ENTRIES SHOWN —
=======

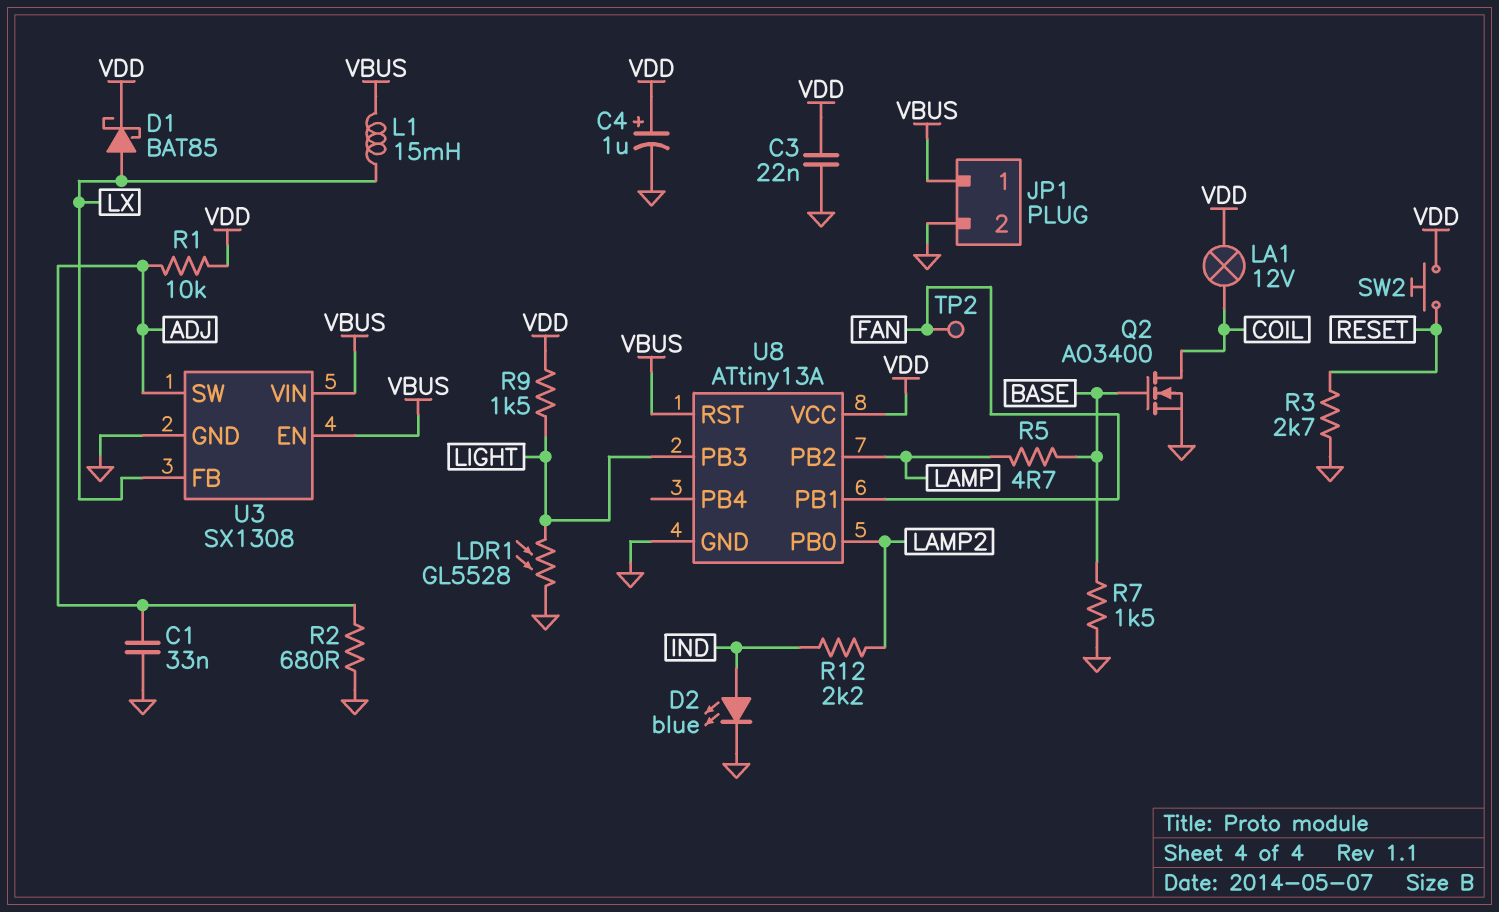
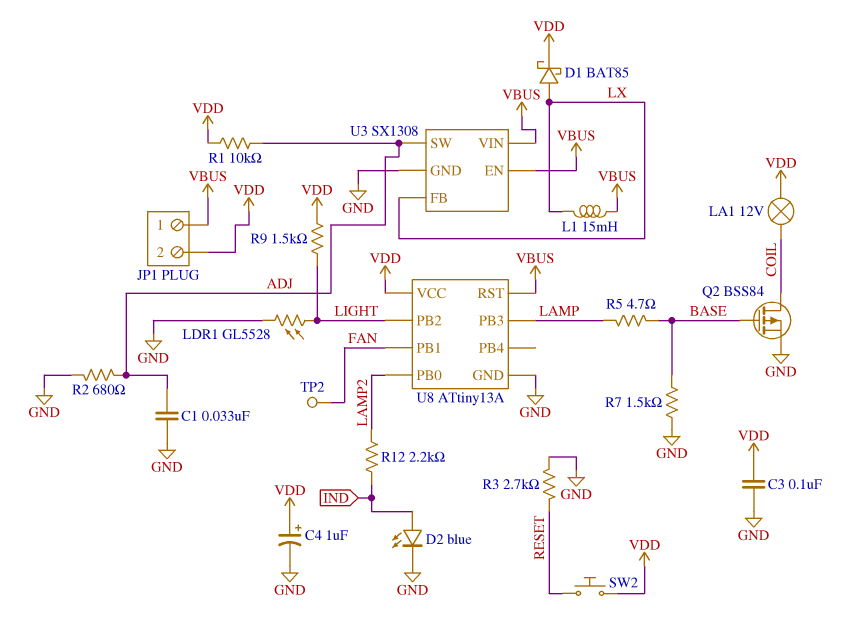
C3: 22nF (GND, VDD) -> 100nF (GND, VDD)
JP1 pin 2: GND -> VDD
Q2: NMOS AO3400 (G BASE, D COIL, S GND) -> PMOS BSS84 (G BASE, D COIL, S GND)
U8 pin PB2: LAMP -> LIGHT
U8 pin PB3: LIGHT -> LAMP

=======

YOUR ASSIGNMENT — Within the data above, determine the number of lines that contain the word "LIGHT"; write only that number.

EXERCISE RESULT — 2